The copy should begin at the line containing "TP1: none -> test point (3V3)" and end with the last line below, every line exact and no picture included.

Given data: Begin

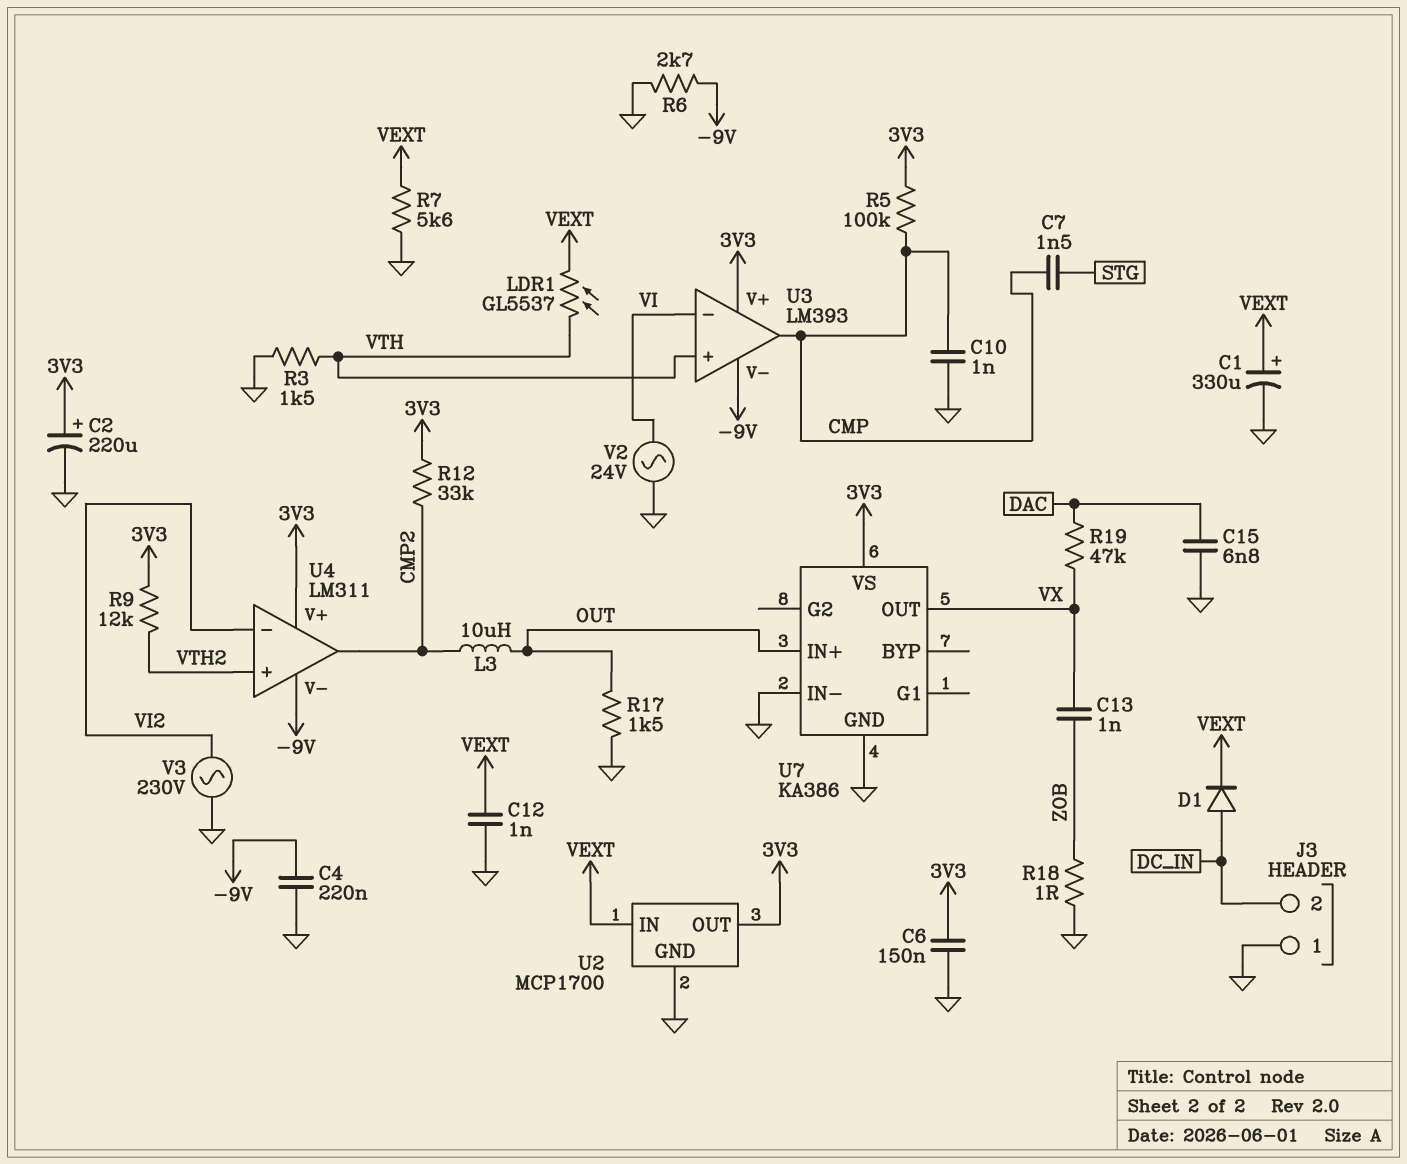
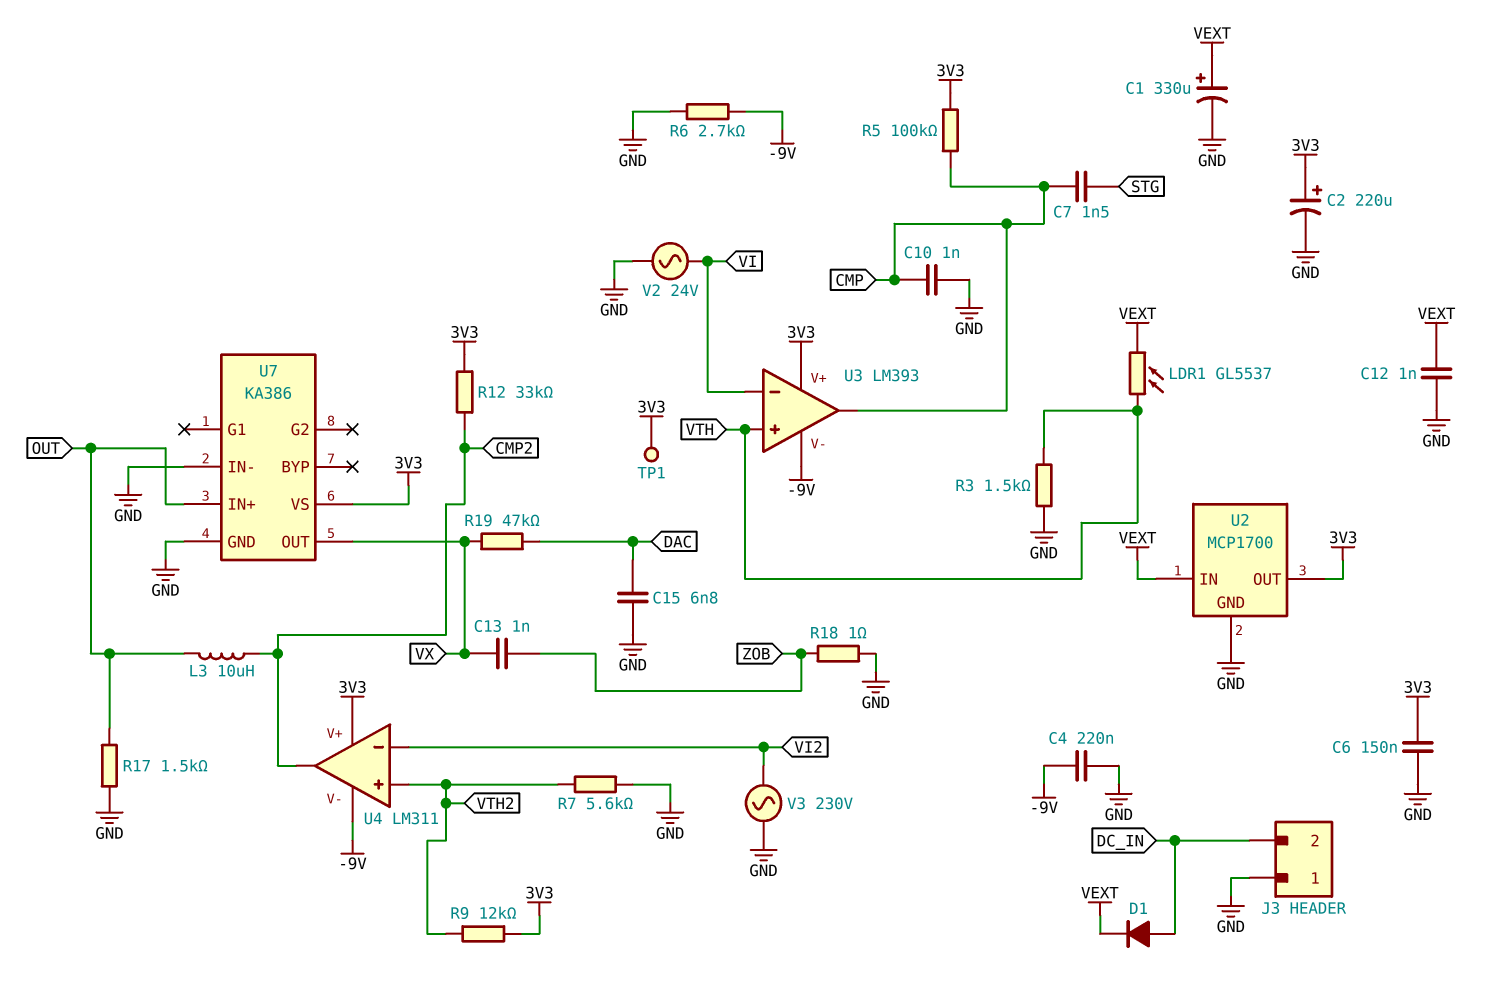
R7: 5.6k (GND, VEXT) -> 5.6k (GND, VTH2)
TP1: none -> test point (3V3)

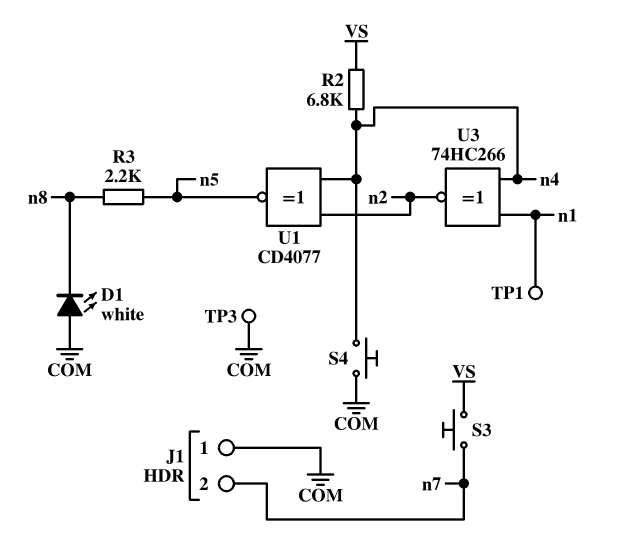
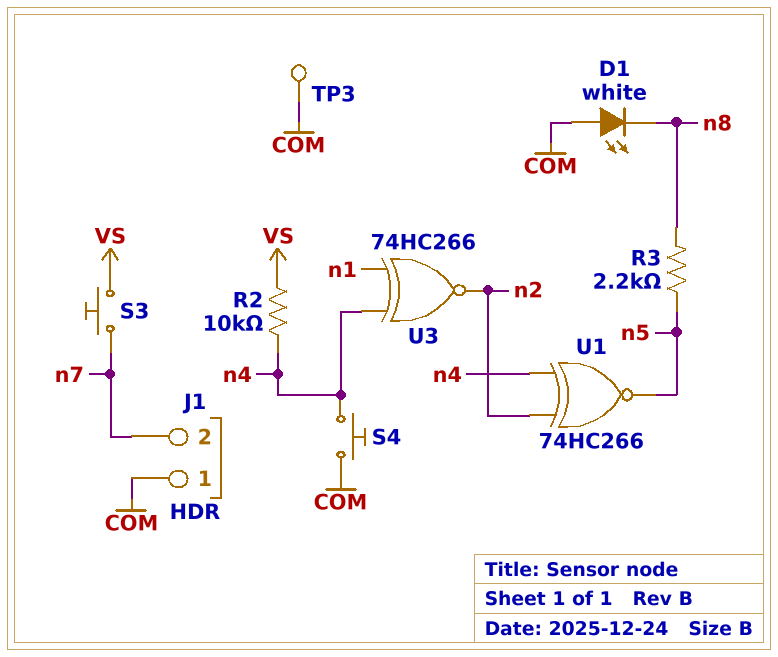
R2: 6.8k (VS, n4) -> 10k (VS, n4)
TP1: test point (n1) -> none
U1: XNOR CD4077 (in n2, in n4, out n5) -> XNOR 74HC266 (in n2, in n4, out n5)

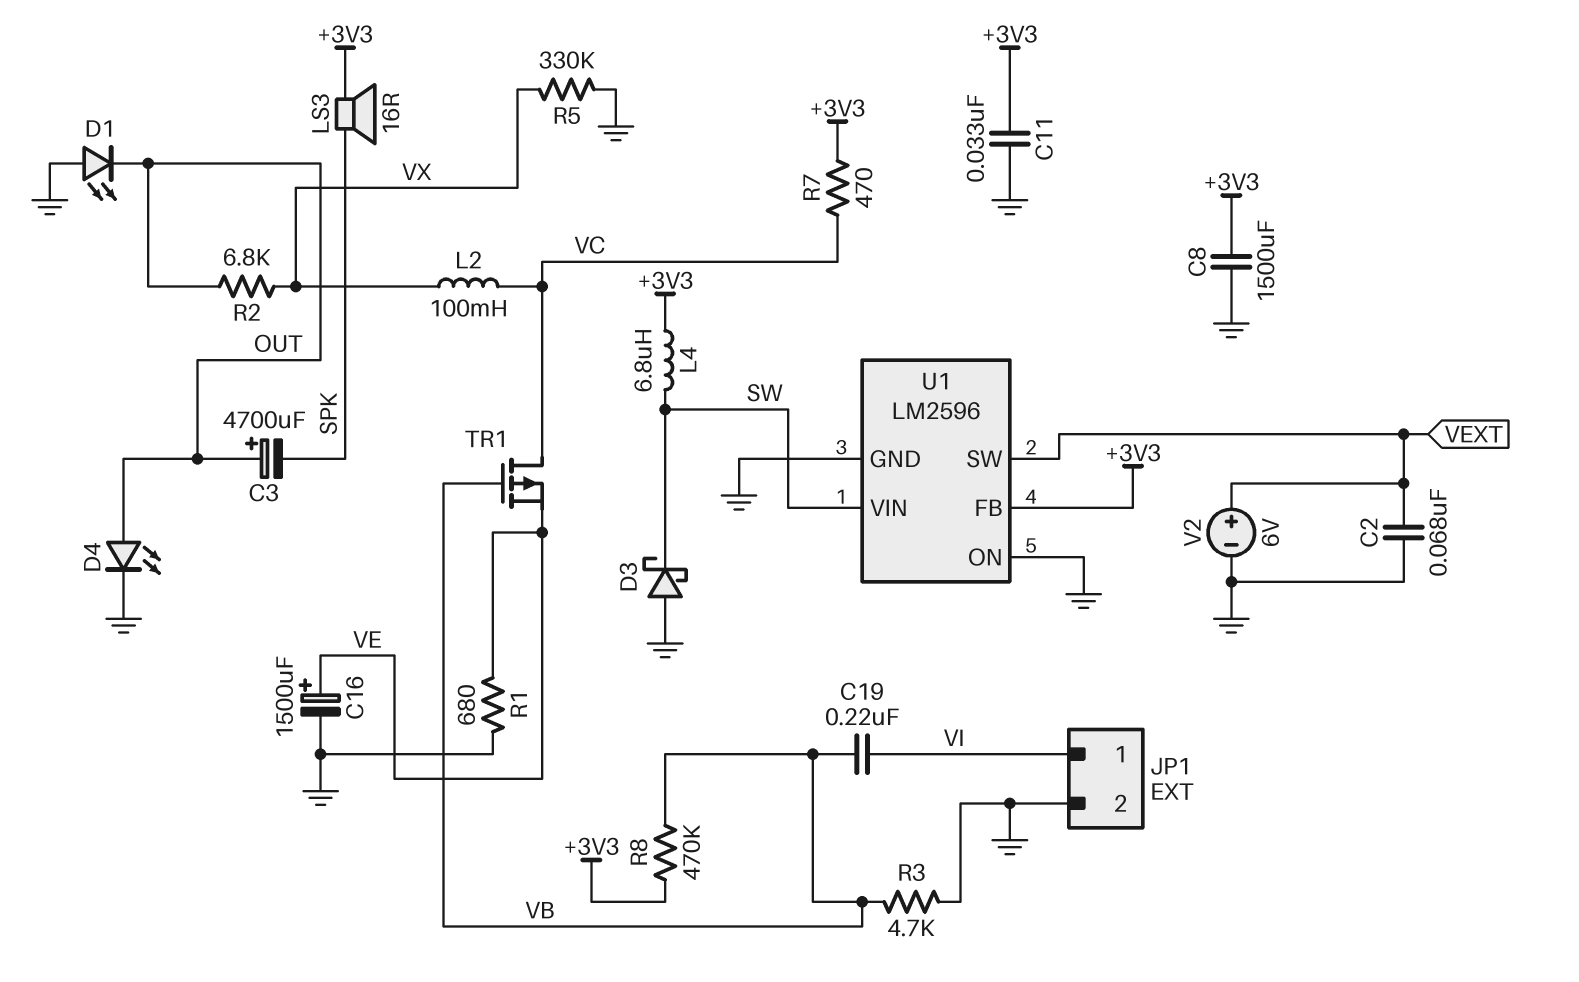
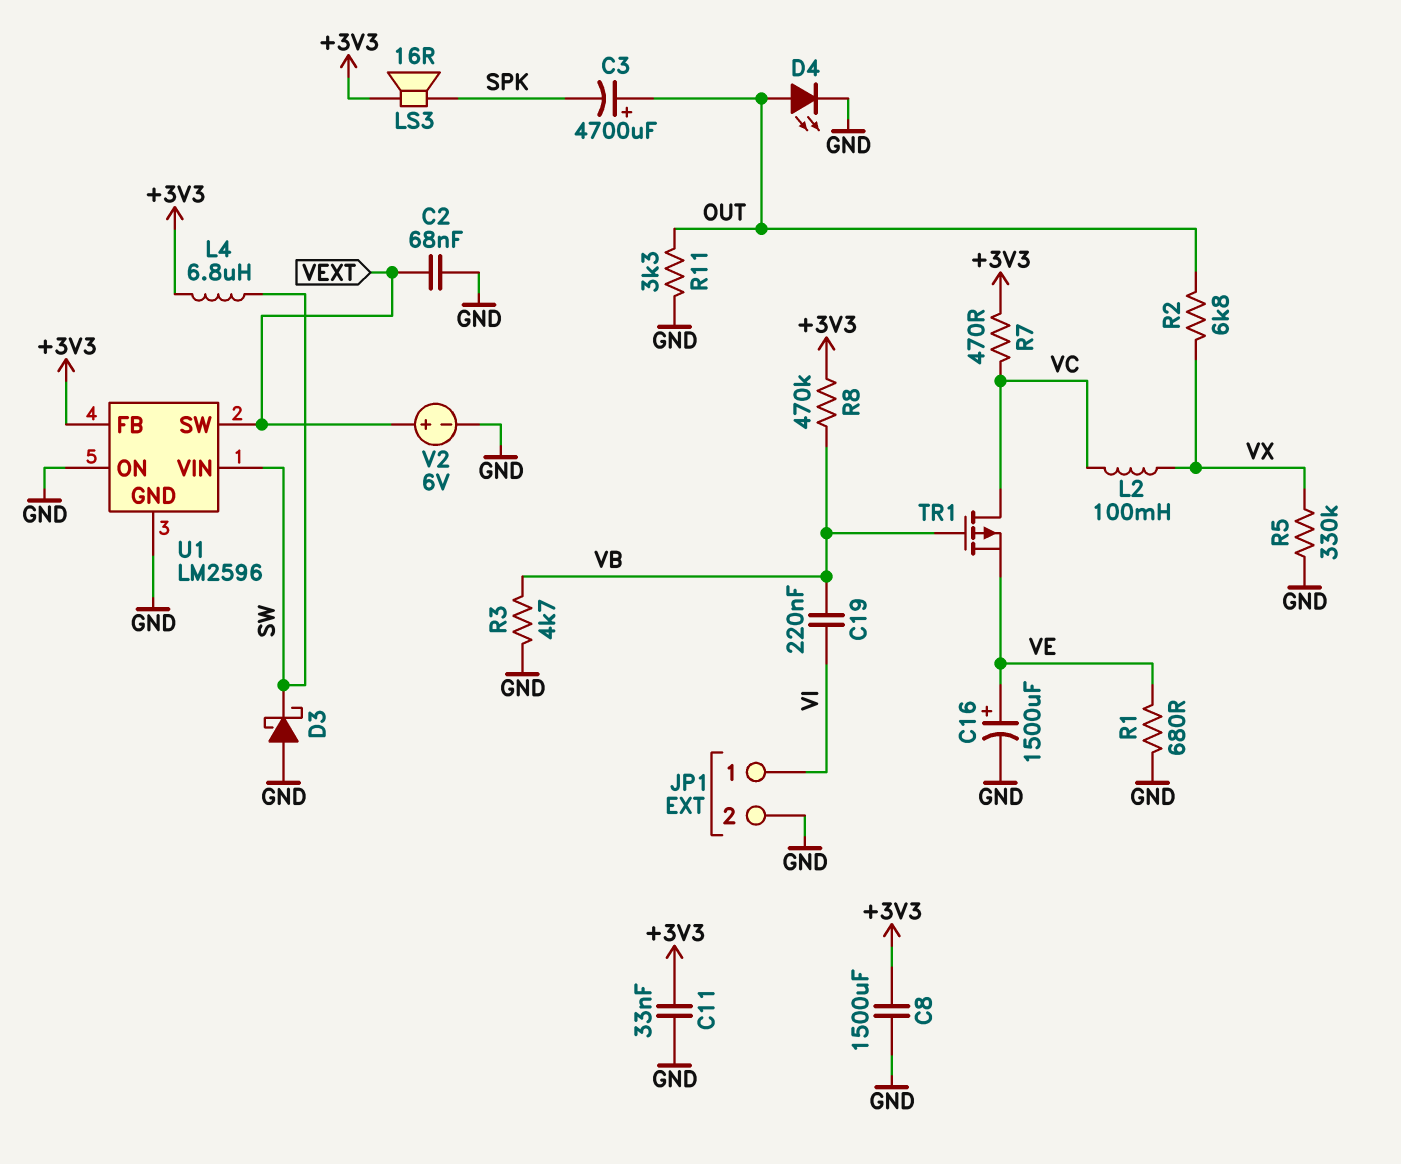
D1: LED (A GND, K OUT) -> none
R11: none -> 3.3k (GND, OUT)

Given data: End

• **Exercise solution**:
TP1: none -> test point (3V3)

R2: 6.8k (VS, n4) -> 10k (VS, n4)
TP1: test point (n1) -> none
U1: XNOR CD4077 (in n2, in n4, out n5) -> XNOR 74HC266 (in n2, in n4, out n5)

D1: LED (A GND, K OUT) -> none
R11: none -> 3.3k (GND, OUT)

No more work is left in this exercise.